# TASK:
Repeat exactly, and only, the lines from the line containing "Mask anything matching 'vessel or blood'." through the last line of the records below, including both.

(Records from a data source)
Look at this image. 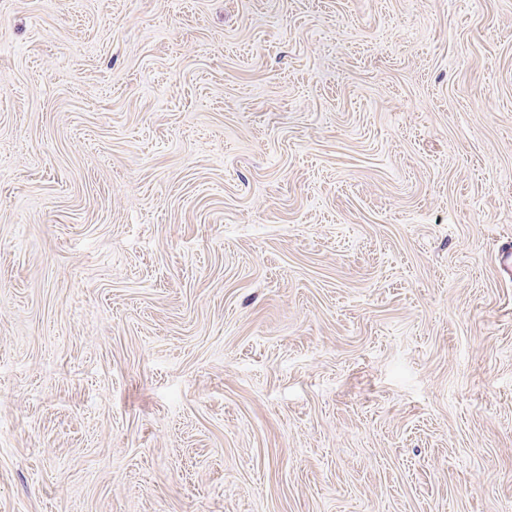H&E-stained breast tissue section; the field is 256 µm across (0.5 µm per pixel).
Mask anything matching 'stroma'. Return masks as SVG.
<instances>
[{"label":"stroma","instance_id":"35a3bbf8","mask_svg":"<svg viewBox=\"0 0 512 512\" xmlns=\"http://www.w3.org/2000/svg\"><path fill=\"white\" fill-rule=\"evenodd\" d=\"M512 0H0V512H512Z\"/></svg>","mask_w":512,"mask_h":512}]
</instances>
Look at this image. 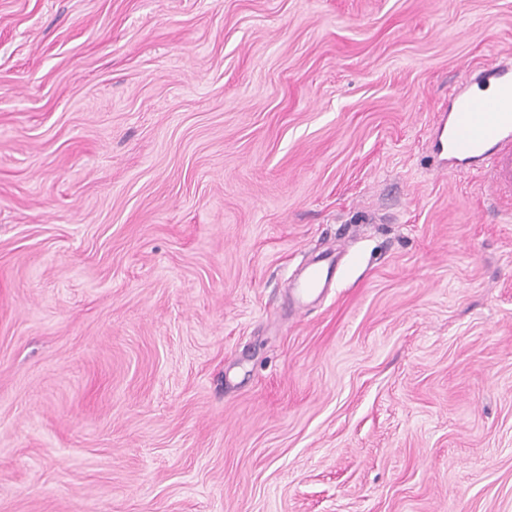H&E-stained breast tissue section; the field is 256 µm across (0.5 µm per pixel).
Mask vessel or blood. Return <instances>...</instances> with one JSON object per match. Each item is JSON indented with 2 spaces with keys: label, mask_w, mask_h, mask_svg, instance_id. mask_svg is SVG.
<instances>
[{
  "label": "vessel or blood",
  "mask_w": 512,
  "mask_h": 512,
  "mask_svg": "<svg viewBox=\"0 0 512 512\" xmlns=\"http://www.w3.org/2000/svg\"><path fill=\"white\" fill-rule=\"evenodd\" d=\"M493 87L494 97L482 99L480 90ZM449 109L433 129V152L441 156L449 174L466 165L478 166L501 209L512 210V59H496L470 72L448 96ZM334 264L308 270L302 293L321 288L331 279Z\"/></svg>",
  "instance_id": "b4317fda"
}]
</instances>
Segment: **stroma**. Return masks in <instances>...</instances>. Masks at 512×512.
<instances>
[{
	"instance_id": "obj_1",
	"label": "stroma",
	"mask_w": 512,
	"mask_h": 512,
	"mask_svg": "<svg viewBox=\"0 0 512 512\" xmlns=\"http://www.w3.org/2000/svg\"><path fill=\"white\" fill-rule=\"evenodd\" d=\"M509 54L512 0H0V512H512V214L428 152ZM326 260H328L326 268L321 263L310 267L300 286V295H304L306 293L313 292L318 288H321L324 283H326L329 279L332 278L333 271L335 270L336 261L334 258H325L323 261Z\"/></svg>"
}]
</instances>
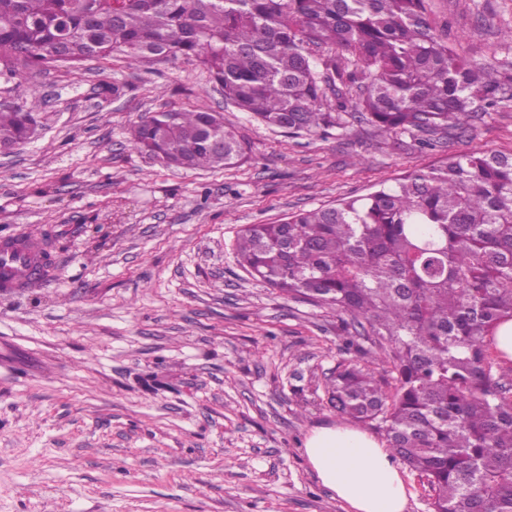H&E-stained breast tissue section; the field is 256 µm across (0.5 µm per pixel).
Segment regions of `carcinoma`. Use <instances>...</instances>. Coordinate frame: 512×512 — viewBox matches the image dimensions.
Wrapping results in <instances>:
<instances>
[{"instance_id":"obj_1","label":"carcinoma","mask_w":512,"mask_h":512,"mask_svg":"<svg viewBox=\"0 0 512 512\" xmlns=\"http://www.w3.org/2000/svg\"><path fill=\"white\" fill-rule=\"evenodd\" d=\"M122 52L182 57L264 124L325 133L344 115L437 133L502 88L435 35L425 0H0V75ZM39 93L0 101V147L28 143ZM136 149L166 167L223 169L245 149L218 112L156 111ZM241 266L290 296L363 319L386 376L350 361L326 386L343 421L375 424L433 492L432 512H512V386L487 339L512 321V155L466 152L366 195L253 224Z\"/></svg>"}]
</instances>
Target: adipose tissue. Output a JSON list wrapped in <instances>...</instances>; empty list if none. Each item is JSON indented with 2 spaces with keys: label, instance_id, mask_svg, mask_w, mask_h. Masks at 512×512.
<instances>
[{
  "label": "adipose tissue",
  "instance_id": "adipose-tissue-1",
  "mask_svg": "<svg viewBox=\"0 0 512 512\" xmlns=\"http://www.w3.org/2000/svg\"><path fill=\"white\" fill-rule=\"evenodd\" d=\"M304 453L348 512H405L408 492L390 448L349 424L312 431Z\"/></svg>",
  "mask_w": 512,
  "mask_h": 512
}]
</instances>
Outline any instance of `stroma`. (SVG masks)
<instances>
[{"label": "stroma", "mask_w": 512, "mask_h": 512, "mask_svg": "<svg viewBox=\"0 0 512 512\" xmlns=\"http://www.w3.org/2000/svg\"><path fill=\"white\" fill-rule=\"evenodd\" d=\"M426 7L506 87L432 150L351 117L326 135L266 126L180 57L34 72L42 132L0 156V240L51 238L54 267L0 291V512H346L304 444L338 423L325 386L370 341L252 280L234 245L449 154H512V0ZM164 108L223 113L245 161L168 169L140 153L131 128Z\"/></svg>", "instance_id": "obj_1"}]
</instances>
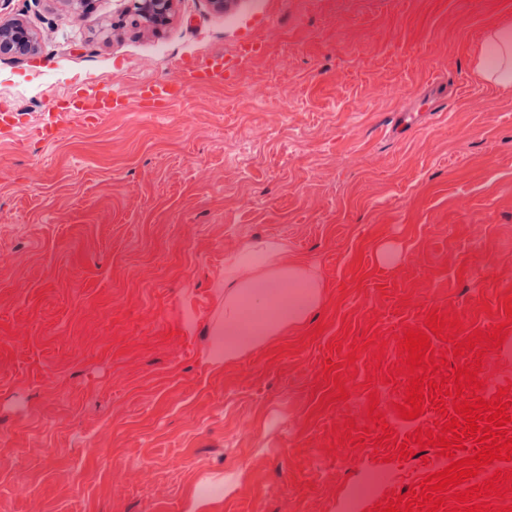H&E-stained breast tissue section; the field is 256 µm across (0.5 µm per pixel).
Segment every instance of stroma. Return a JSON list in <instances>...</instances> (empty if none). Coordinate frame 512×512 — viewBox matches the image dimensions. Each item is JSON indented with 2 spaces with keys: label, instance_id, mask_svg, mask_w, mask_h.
<instances>
[{
  "label": "stroma",
  "instance_id": "obj_1",
  "mask_svg": "<svg viewBox=\"0 0 512 512\" xmlns=\"http://www.w3.org/2000/svg\"><path fill=\"white\" fill-rule=\"evenodd\" d=\"M127 5L0 0L39 45L0 57V512H343L363 473L404 467L418 477L388 499L419 489L440 449L412 437L439 414L401 419L397 338L457 315L432 348L463 366L457 342L512 296V93L473 72L512 0H177L157 32L122 24ZM248 35L265 52L237 57L234 83L33 136L71 90L132 97ZM265 240L318 268L324 300L213 369L224 259ZM483 357L512 403V333ZM374 391L395 427L380 449ZM349 418L363 446L337 442Z\"/></svg>",
  "mask_w": 512,
  "mask_h": 512
}]
</instances>
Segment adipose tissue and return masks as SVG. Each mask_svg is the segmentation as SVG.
Returning a JSON list of instances; mask_svg holds the SVG:
<instances>
[{
	"label": "adipose tissue",
	"instance_id": "1",
	"mask_svg": "<svg viewBox=\"0 0 512 512\" xmlns=\"http://www.w3.org/2000/svg\"><path fill=\"white\" fill-rule=\"evenodd\" d=\"M474 71L485 83L512 91V23L489 28ZM323 301L319 270L291 256L284 243L241 249L224 264V307L214 323L206 361L215 368L305 322Z\"/></svg>",
	"mask_w": 512,
	"mask_h": 512
}]
</instances>
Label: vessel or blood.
<instances>
[{
    "label": "vessel or blood",
    "mask_w": 512,
    "mask_h": 512,
    "mask_svg": "<svg viewBox=\"0 0 512 512\" xmlns=\"http://www.w3.org/2000/svg\"><path fill=\"white\" fill-rule=\"evenodd\" d=\"M236 76V70L225 67L223 57L219 56L205 64L188 68L186 83L208 86L223 80H234ZM186 83L146 80L140 84L137 97L133 100L117 92L90 87L71 94L64 109L86 119L109 112H164L183 98Z\"/></svg>",
    "instance_id": "obj_1"
}]
</instances>
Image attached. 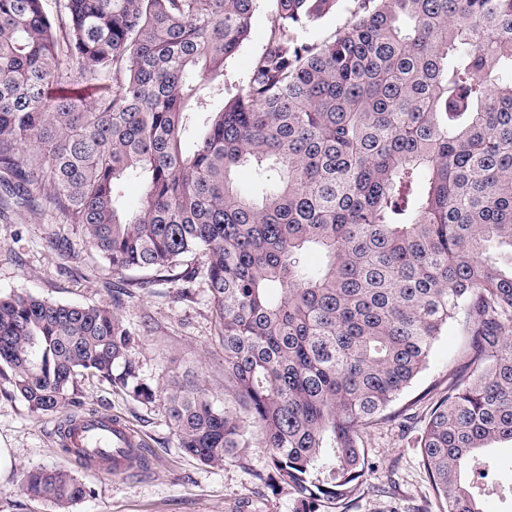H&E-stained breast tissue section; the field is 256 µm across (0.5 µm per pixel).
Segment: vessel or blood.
Instances as JSON below:
<instances>
[{"label": "vessel or blood", "mask_w": 512, "mask_h": 512, "mask_svg": "<svg viewBox=\"0 0 512 512\" xmlns=\"http://www.w3.org/2000/svg\"><path fill=\"white\" fill-rule=\"evenodd\" d=\"M67 442L97 460L106 474L132 473L146 463L138 437L120 419L107 414L80 420Z\"/></svg>", "instance_id": "obj_1"}]
</instances>
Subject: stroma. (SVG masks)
Here are the masks:
<instances>
[{
	"label": "stroma",
	"mask_w": 512,
	"mask_h": 512,
	"mask_svg": "<svg viewBox=\"0 0 512 512\" xmlns=\"http://www.w3.org/2000/svg\"><path fill=\"white\" fill-rule=\"evenodd\" d=\"M275 10V0H262L247 39L225 63L230 78H242L260 53ZM55 237L66 240L67 253L50 247ZM124 285V276L107 268L82 233L43 223L23 210L0 219V295L32 294L62 303L117 307L137 337L130 354L142 379L157 392L152 402L140 403L98 378L81 380L80 395L87 406L127 420L153 458L148 470L105 477L60 453L59 416L32 412L0 381V512H53L50 503L19 489L23 470L37 465L71 471L90 489V496L71 512H298L292 488L261 484V476L269 472L265 449L251 447L243 460L211 467L178 446L165 393L172 380L198 373L210 386L215 408H235L224 390V351L215 337L207 281H159L151 290L132 293ZM462 343V329L455 323L439 336L428 368L401 397L412 405L410 420L364 430L369 467L349 512H440L417 440L436 398L432 387L446 379L448 356Z\"/></svg>",
	"instance_id": "35a3bbf8"
}]
</instances>
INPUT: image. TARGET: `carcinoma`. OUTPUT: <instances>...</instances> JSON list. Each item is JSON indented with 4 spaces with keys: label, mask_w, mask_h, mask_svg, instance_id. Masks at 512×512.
<instances>
[{
    "label": "carcinoma",
    "mask_w": 512,
    "mask_h": 512,
    "mask_svg": "<svg viewBox=\"0 0 512 512\" xmlns=\"http://www.w3.org/2000/svg\"><path fill=\"white\" fill-rule=\"evenodd\" d=\"M242 80L224 65L260 0H0V211L80 228L127 285L208 281L224 387L167 389L182 450L209 466L267 449L301 512H348L361 430L463 321L470 371L448 378L418 439L441 512H485L484 449L512 441V0H276ZM80 87L99 89L93 97ZM254 167L261 194L237 181ZM137 179V205L121 203ZM311 251L321 263L306 262ZM203 267L175 269L198 254ZM117 309L0 296V378L38 413L81 418L78 377L133 400L155 390ZM55 512L86 498L33 466ZM346 5L347 2L342 0L338 3L336 11L327 13L315 20L310 27L311 37L317 41L332 39L350 18Z\"/></svg>",
    "instance_id": "1"
}]
</instances>
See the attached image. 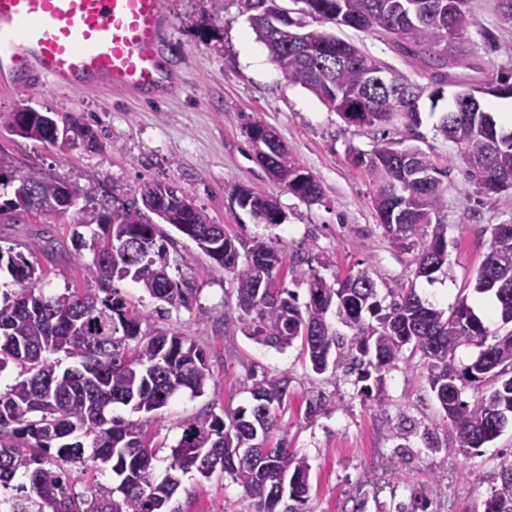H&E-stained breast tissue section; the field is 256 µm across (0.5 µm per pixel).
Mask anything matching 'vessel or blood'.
Returning <instances> with one entry per match:
<instances>
[{
    "label": "vessel or blood",
    "instance_id": "vessel-or-blood-1",
    "mask_svg": "<svg viewBox=\"0 0 512 512\" xmlns=\"http://www.w3.org/2000/svg\"><path fill=\"white\" fill-rule=\"evenodd\" d=\"M161 33V0H0V76L155 94Z\"/></svg>",
    "mask_w": 512,
    "mask_h": 512
}]
</instances>
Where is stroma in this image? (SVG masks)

# COMPLETED EXERCISE:
Mask anything matching 'vessel or blood'.
Returning <instances> with one entry per match:
<instances>
[{
    "label": "vessel or blood",
    "instance_id": "vessel-or-blood-1",
    "mask_svg": "<svg viewBox=\"0 0 512 512\" xmlns=\"http://www.w3.org/2000/svg\"><path fill=\"white\" fill-rule=\"evenodd\" d=\"M161 33V0H0V76L155 94Z\"/></svg>",
    "mask_w": 512,
    "mask_h": 512
}]
</instances>
Where is stroma in this image? (SVG masks)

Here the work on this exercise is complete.